**What this task involves:**
Starting at the top of the records, output every line through the one that contains "D2: LED white", keeping each exactly as it appears.

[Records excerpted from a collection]
□ □ □
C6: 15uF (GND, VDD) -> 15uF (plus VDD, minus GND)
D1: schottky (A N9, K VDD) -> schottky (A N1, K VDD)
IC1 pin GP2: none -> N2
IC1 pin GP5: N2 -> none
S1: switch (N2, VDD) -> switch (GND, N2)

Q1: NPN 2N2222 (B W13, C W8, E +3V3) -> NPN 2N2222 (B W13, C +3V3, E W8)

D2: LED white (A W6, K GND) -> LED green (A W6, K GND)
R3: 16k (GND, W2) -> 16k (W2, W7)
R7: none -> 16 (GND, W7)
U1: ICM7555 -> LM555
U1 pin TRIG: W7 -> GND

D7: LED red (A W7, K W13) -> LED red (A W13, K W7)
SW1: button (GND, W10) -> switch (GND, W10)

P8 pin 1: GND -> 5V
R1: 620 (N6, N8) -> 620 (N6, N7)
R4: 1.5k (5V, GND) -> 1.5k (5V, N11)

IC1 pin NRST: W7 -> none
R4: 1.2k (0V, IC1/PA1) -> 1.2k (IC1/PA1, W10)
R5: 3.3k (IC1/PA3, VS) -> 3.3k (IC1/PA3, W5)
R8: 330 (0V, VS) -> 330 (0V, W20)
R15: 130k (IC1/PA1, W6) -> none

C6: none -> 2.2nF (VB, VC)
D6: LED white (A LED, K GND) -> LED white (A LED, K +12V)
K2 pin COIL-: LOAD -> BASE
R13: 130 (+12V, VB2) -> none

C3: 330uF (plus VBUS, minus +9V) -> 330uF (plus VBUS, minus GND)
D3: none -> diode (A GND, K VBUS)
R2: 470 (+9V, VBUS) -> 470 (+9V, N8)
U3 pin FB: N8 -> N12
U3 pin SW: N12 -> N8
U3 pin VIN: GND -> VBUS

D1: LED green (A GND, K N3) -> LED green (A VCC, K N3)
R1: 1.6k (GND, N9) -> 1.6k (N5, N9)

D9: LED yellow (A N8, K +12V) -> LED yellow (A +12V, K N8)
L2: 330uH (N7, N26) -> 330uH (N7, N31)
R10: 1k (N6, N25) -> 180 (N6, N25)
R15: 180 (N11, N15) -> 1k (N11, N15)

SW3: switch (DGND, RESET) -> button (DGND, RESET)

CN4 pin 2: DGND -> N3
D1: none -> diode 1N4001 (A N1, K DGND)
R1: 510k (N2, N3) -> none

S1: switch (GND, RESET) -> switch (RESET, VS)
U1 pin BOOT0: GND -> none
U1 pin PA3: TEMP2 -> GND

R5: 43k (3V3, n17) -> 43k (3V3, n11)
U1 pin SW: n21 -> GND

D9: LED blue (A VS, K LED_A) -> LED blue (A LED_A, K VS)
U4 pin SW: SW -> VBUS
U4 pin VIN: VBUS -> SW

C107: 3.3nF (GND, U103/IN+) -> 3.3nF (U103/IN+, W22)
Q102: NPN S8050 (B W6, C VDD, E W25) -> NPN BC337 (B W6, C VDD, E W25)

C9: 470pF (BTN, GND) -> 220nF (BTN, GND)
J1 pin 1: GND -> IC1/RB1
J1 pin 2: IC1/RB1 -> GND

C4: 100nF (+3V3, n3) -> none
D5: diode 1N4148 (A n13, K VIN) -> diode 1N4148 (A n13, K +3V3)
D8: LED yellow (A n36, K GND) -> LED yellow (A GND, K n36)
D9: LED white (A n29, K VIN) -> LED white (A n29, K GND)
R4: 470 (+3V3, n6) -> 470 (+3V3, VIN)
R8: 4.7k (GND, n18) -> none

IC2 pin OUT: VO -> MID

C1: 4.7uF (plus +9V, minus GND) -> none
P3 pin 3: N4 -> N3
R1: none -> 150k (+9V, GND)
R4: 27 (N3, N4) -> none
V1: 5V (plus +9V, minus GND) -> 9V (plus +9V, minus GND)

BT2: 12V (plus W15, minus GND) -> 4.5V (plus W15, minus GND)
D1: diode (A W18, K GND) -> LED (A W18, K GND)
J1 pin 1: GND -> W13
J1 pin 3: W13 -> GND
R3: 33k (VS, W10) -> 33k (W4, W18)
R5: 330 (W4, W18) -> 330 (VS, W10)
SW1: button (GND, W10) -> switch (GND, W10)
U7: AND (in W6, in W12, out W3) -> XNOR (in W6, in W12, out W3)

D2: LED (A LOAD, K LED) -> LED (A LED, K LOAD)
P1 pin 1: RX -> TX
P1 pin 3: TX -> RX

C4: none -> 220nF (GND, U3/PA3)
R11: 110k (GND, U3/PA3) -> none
□ □ □
**Worked solution:**
C6: 15uF (GND, VDD) -> 15uF (plus VDD, minus GND)
D1: schottky (A N9, K VDD) -> schottky (A N1, K VDD)
IC1 pin GP2: none -> N2
IC1 pin GP5: N2 -> none
S1: switch (N2, VDD) -> switch (GND, N2)

Q1: NPN 2N2222 (B W13, C W8, E +3V3) -> NPN 2N2222 (B W13, C +3V3, E W8)

D2: LED white (A W6, K GND) -> LED green (A W6, K GND)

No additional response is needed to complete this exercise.